An exact, complete copy of the entries below is required, minus any pictures.

(Remote sensing images with detections)
--
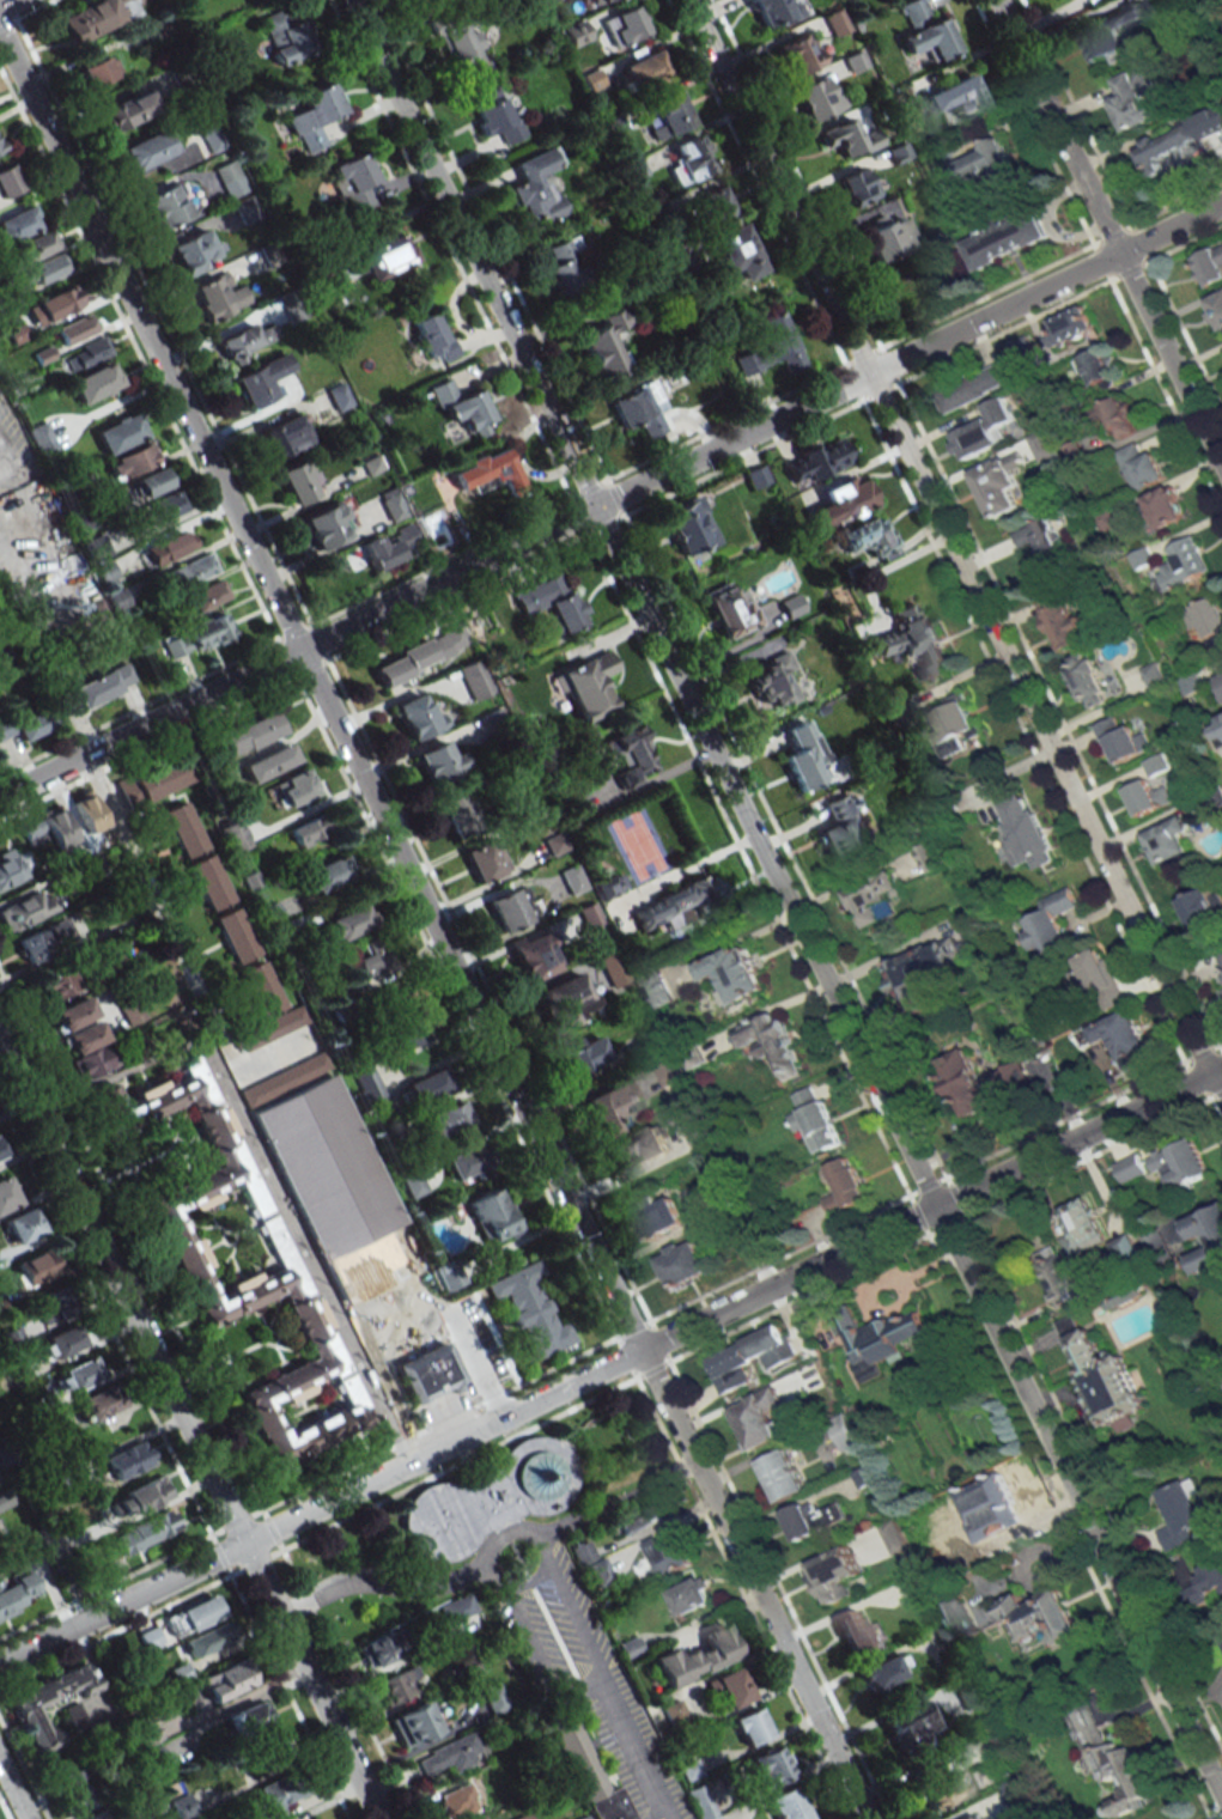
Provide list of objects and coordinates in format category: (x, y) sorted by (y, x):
building: (597, 1)
building: (775, 12)
building: (96, 17)
building: (835, 22)
building: (624, 26)
building: (1110, 31)
building: (924, 32)
building: (576, 33)
building: (285, 37)
building: (461, 42)
building: (798, 54)
building: (641, 69)
building: (95, 71)
building: (593, 80)
building: (815, 97)
building: (955, 97)
building: (1136, 99)
building: (128, 110)
building: (494, 115)
building: (668, 115)
building: (313, 116)
building: (210, 135)
building: (850, 138)
building: (1166, 146)
building: (0, 149)
building: (145, 150)
building: (897, 153)
building: (690, 160)
building: (986, 162)
building: (230, 179)
building: (8, 180)
building: (355, 183)
building: (857, 186)
building: (536, 187)
road: (35, 198)
building: (716, 204)
building: (164, 206)
building: (246, 210)
road: (1108, 234)
building: (886, 236)
building: (1007, 238)
building: (39, 246)
building: (193, 252)
building: (735, 252)
building: (269, 255)
building: (377, 259)
building: (564, 265)
building: (1209, 265)
building: (43, 271)
building: (217, 295)
building: (60, 301)
building: (293, 308)
building: (1216, 309)
building: (1069, 326)
building: (75, 330)
building: (432, 337)
building: (245, 341)
building: (604, 344)
building: (773, 348)
building: (87, 354)
building: (1096, 367)
building: (260, 381)
building: (95, 382)
building: (973, 387)
building: (338, 397)
building: (462, 408)
building: (640, 410)
building: (1119, 417)
building: (983, 430)
building: (119, 433)
building: (285, 436)
building: (42, 440)
building: (1042, 445)
building: (1073, 451)
building: (133, 460)
building: (816, 460)
building: (1140, 467)
building: (490, 471)
building: (756, 476)
building: (300, 481)
building: (151, 482)
building: (999, 484)
road: (611, 499)
building: (841, 502)
building: (392, 504)
building: (164, 507)
building: (1164, 507)
building: (326, 525)
road: (37, 527)
building: (686, 527)
road: (947, 536)
building: (868, 538)
building: (1039, 543)
building: (170, 546)
building: (388, 547)
building: (95, 548)
building: (1184, 562)
building: (192, 570)
building: (209, 595)
building: (550, 601)
building: (791, 606)
building: (732, 612)
building: (1062, 621)
building: (1208, 621)
building: (208, 631)
building: (915, 642)
building: (174, 645)
building: (416, 657)
building: (1153, 674)
building: (474, 679)
building: (770, 680)
building: (1087, 680)
building: (1220, 680)
building: (586, 685)
building: (94, 689)
building: (416, 717)
building: (493, 721)
building: (23, 725)
building: (954, 725)
building: (1219, 733)
building: (244, 735)
building: (1121, 740)
building: (804, 756)
building: (626, 757)
building: (439, 762)
building: (268, 763)
building: (1157, 764)
building: (161, 779)
building: (294, 788)
building: (1149, 797)
building: (87, 812)
building: (458, 814)
building: (57, 828)
building: (182, 829)
building: (31, 830)
building: (309, 831)
building: (1026, 831)
building: (232, 836)
building: (842, 836)
building: (1169, 840)
building: (929, 856)
building: (484, 861)
building: (10, 868)
building: (325, 875)
building: (573, 879)
building: (208, 882)
building: (612, 885)
building: (874, 898)
road: (785, 899)
building: (683, 905)
building: (1203, 908)
building: (26, 909)
road: (155, 910)
building: (507, 910)
building: (273, 911)
building: (590, 915)
building: (348, 923)
building: (1052, 924)
road: (433, 925)
building: (234, 935)
building: (44, 940)
building: (533, 956)
building: (373, 959)
building: (1219, 963)
building: (613, 969)
building: (732, 972)
building: (923, 973)
building: (1100, 978)
building: (58, 984)
building: (260, 989)
building: (657, 989)
building: (562, 995)
building: (131, 1010)
building: (73, 1013)
building: (272, 1027)
building: (1128, 1035)
building: (84, 1038)
building: (403, 1038)
building: (772, 1043)
building: (582, 1054)
building: (91, 1062)
building: (201, 1081)
building: (982, 1083)
road: (1214, 1084)
building: (368, 1085)
building: (427, 1087)
building: (611, 1105)
building: (443, 1121)
building: (813, 1122)
building: (691, 1127)
building: (2, 1149)
building: (359, 1150)
building: (636, 1151)
building: (464, 1161)
building: (1180, 1163)
building: (1129, 1168)
building: (247, 1180)
road: (329, 1182)
building: (845, 1186)
building: (381, 1189)
road: (356, 1193)
building: (6, 1195)
building: (493, 1214)
building: (656, 1215)
building: (312, 1221)
building: (24, 1225)
road: (356, 1225)
building: (1081, 1226)
building: (1154, 1239)
building: (1207, 1241)
road: (390, 1251)
building: (286, 1257)
building: (682, 1264)
building: (37, 1266)
road: (353, 1270)
building: (191, 1272)
building: (448, 1275)
building: (1058, 1277)
road: (387, 1297)
building: (529, 1313)
building: (876, 1339)
building: (61, 1342)
road: (464, 1343)
building: (333, 1355)
building: (749, 1358)
road: (610, 1362)
building: (422, 1363)
building: (76, 1375)
building: (1104, 1377)
road: (385, 1382)
building: (352, 1394)
building: (100, 1402)
building: (760, 1418)
road: (189, 1430)
building: (845, 1436)
building: (128, 1461)
building: (781, 1475)
building: (147, 1494)
building: (4, 1499)
building: (488, 1501)
road: (617, 1501)
building: (1181, 1514)
building: (639, 1518)
building: (811, 1519)
building: (156, 1526)
building: (892, 1535)
building: (583, 1552)
building: (666, 1554)
road: (543, 1569)
building: (834, 1573)
building: (1207, 1578)
road: (382, 1587)
building: (16, 1592)
building: (691, 1596)
building: (1038, 1615)
building: (192, 1616)
building: (461, 1616)
building: (960, 1619)
building: (854, 1632)
building: (150, 1638)
building: (208, 1640)
building: (630, 1648)
building: (377, 1650)
building: (697, 1657)
building: (470, 1666)
building: (884, 1672)
building: (227, 1680)
road: (580, 1683)
building: (398, 1684)
building: (733, 1687)
building: (494, 1696)
building: (87, 1712)
building: (251, 1720)
building: (415, 1724)
building: (911, 1724)
building: (751, 1726)
road: (632, 1747)
building: (576, 1754)
building: (451, 1755)
building: (158, 1765)
building: (1116, 1765)
building: (770, 1766)
building: (69, 1772)
building: (936, 1784)
road: (12, 1792)
building: (276, 1795)
building: (84, 1797)
building: (1018, 1799)
building: (458, 1802)
building: (703, 1802)
building: (788, 1804)
building: (609, 1806)
building: (183, 1807)
building: (100, 1815)
road: (659, 1815)
building: (163, 1816)
building: (525, 1816)
building: (585, 1817)
building: (972, 1817)
building: (480, 1818)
--
** TASK RESPONSE **
Provide list of objects and coordinates in format category: (x, y) sorted by (y, x):
building: (597, 1)
building: (775, 12)
building: (96, 17)
building: (835, 22)
building: (624, 26)
building: (1110, 31)
building: (924, 32)
building: (576, 33)
building: (285, 37)
building: (461, 42)
building: (798, 54)
building: (641, 69)
building: (95, 71)
building: (593, 80)
building: (815, 97)
building: (955, 97)
building: (1136, 99)
building: (128, 110)
building: (494, 115)
building: (668, 115)
building: (313, 116)
building: (210, 135)
building: (850, 138)
building: (1166, 146)
building: (0, 149)
building: (145, 150)
building: (897, 153)
building: (690, 160)
building: (986, 162)
building: (230, 179)
building: (8, 180)
building: (355, 183)
building: (857, 186)
building: (536, 187)
road: (35, 198)
building: (716, 204)
building: (164, 206)
building: (246, 210)
road: (1108, 234)
building: (886, 236)
building: (1007, 238)
building: (39, 246)
building: (193, 252)
building: (735, 252)
building: (269, 255)
building: (377, 259)
building: (564, 265)
building: (1209, 265)
building: (43, 271)
building: (217, 295)
building: (60, 301)
building: (293, 308)
building: (1216, 309)
building: (1069, 326)
building: (75, 330)
building: (432, 337)
building: (245, 341)
building: (604, 344)
building: (773, 348)
building: (87, 354)
building: (1096, 367)
building: (260, 381)
building: (95, 382)
building: (973, 387)
building: (338, 397)
building: (462, 408)
building: (640, 410)
building: (1119, 417)
building: (983, 430)
building: (119, 433)
building: (285, 436)
building: (42, 440)
building: (1042, 445)
building: (1073, 451)
building: (133, 460)
building: (816, 460)
building: (1140, 467)
building: (490, 471)
building: (756, 476)
building: (300, 481)
building: (151, 482)
building: (999, 484)
road: (611, 499)
building: (841, 502)
building: (392, 504)
building: (164, 507)
building: (1164, 507)
building: (326, 525)
road: (37, 527)
building: (686, 527)
road: (947, 536)
building: (868, 538)
building: (1039, 543)
building: (170, 546)
building: (388, 547)
building: (95, 548)
building: (1184, 562)
building: (192, 570)
building: (209, 595)
building: (550, 601)
building: (791, 606)
building: (732, 612)
building: (1062, 621)
building: (1208, 621)
building: (208, 631)
building: (915, 642)
building: (174, 645)
building: (416, 657)
building: (1153, 674)
building: (474, 679)
building: (770, 680)
building: (1087, 680)
building: (1220, 680)
building: (586, 685)
building: (94, 689)
building: (416, 717)
building: (493, 721)
building: (23, 725)
building: (954, 725)
building: (1219, 733)
building: (244, 735)
building: (1121, 740)
building: (804, 756)
building: (626, 757)
building: (439, 762)
building: (268, 763)
building: (1157, 764)
building: (161, 779)
building: (294, 788)
building: (1149, 797)
building: (87, 812)
building: (458, 814)
building: (57, 828)
building: (182, 829)
building: (31, 830)
building: (309, 831)
building: (1026, 831)
building: (232, 836)
building: (842, 836)
building: (1169, 840)
building: (929, 856)
building: (484, 861)
building: (10, 868)
building: (325, 875)
building: (573, 879)
building: (208, 882)
building: (612, 885)
building: (874, 898)
road: (785, 899)
building: (683, 905)
building: (1203, 908)
building: (26, 909)
road: (155, 910)
building: (507, 910)
building: (273, 911)
building: (590, 915)
building: (348, 923)
building: (1052, 924)
road: (433, 925)
building: (234, 935)
building: (44, 940)
building: (533, 956)
building: (373, 959)
building: (1219, 963)
building: (613, 969)
building: (732, 972)
building: (923, 973)
building: (1100, 978)
building: (58, 984)
building: (260, 989)
building: (657, 989)
building: (562, 995)
building: (131, 1010)
building: (73, 1013)
building: (272, 1027)
building: (1128, 1035)
building: (84, 1038)
building: (403, 1038)
building: (772, 1043)
building: (582, 1054)
building: (91, 1062)
building: (201, 1081)
building: (982, 1083)
road: (1214, 1084)
building: (368, 1085)
building: (427, 1087)
building: (611, 1105)
building: (443, 1121)
building: (813, 1122)
building: (691, 1127)
building: (2, 1149)
building: (359, 1150)
building: (636, 1151)
building: (464, 1161)
building: (1180, 1163)
building: (1129, 1168)
building: (247, 1180)
road: (329, 1182)
building: (845, 1186)
building: (381, 1189)
road: (356, 1193)
building: (6, 1195)
building: (493, 1214)
building: (656, 1215)
building: (312, 1221)
building: (24, 1225)
road: (356, 1225)
building: (1081, 1226)
building: (1154, 1239)
building: (1207, 1241)
road: (390, 1251)
building: (286, 1257)
building: (682, 1264)
building: (37, 1266)
road: (353, 1270)
building: (191, 1272)
building: (448, 1275)
building: (1058, 1277)
road: (387, 1297)
building: (529, 1313)
building: (876, 1339)
building: (61, 1342)
road: (464, 1343)
building: (333, 1355)
building: (749, 1358)
road: (610, 1362)
building: (422, 1363)
building: (76, 1375)
building: (1104, 1377)
road: (385, 1382)
building: (352, 1394)
building: (100, 1402)
building: (760, 1418)
road: (189, 1430)
building: (845, 1436)
building: (128, 1461)
building: (781, 1475)
building: (147, 1494)
building: (4, 1499)
building: (488, 1501)
road: (617, 1501)
building: (1181, 1514)
building: (639, 1518)
building: (811, 1519)
building: (156, 1526)
building: (892, 1535)
building: (583, 1552)
building: (666, 1554)
road: (543, 1569)
building: (834, 1573)
building: (1207, 1578)
road: (382, 1587)
building: (16, 1592)
building: (691, 1596)
building: (1038, 1615)
building: (192, 1616)
building: (461, 1616)
building: (960, 1619)
building: (854, 1632)
building: (150, 1638)
building: (208, 1640)
building: (630, 1648)
building: (377, 1650)
building: (697, 1657)
building: (470, 1666)
building: (884, 1672)
building: (227, 1680)
road: (580, 1683)
building: (398, 1684)
building: (733, 1687)
building: (494, 1696)
building: (87, 1712)
building: (251, 1720)
building: (415, 1724)
building: (911, 1724)
building: (751, 1726)
road: (632, 1747)
building: (576, 1754)
building: (451, 1755)
building: (158, 1765)
building: (1116, 1765)
building: (770, 1766)
building: (69, 1772)
building: (936, 1784)
road: (12, 1792)
building: (276, 1795)
building: (84, 1797)
building: (1018, 1799)
building: (458, 1802)
building: (703, 1802)
building: (788, 1804)
building: (609, 1806)
building: (183, 1807)
building: (100, 1815)
road: (659, 1815)
building: (163, 1816)
building: (525, 1816)
building: (585, 1817)
building: (972, 1817)
building: (480, 1818)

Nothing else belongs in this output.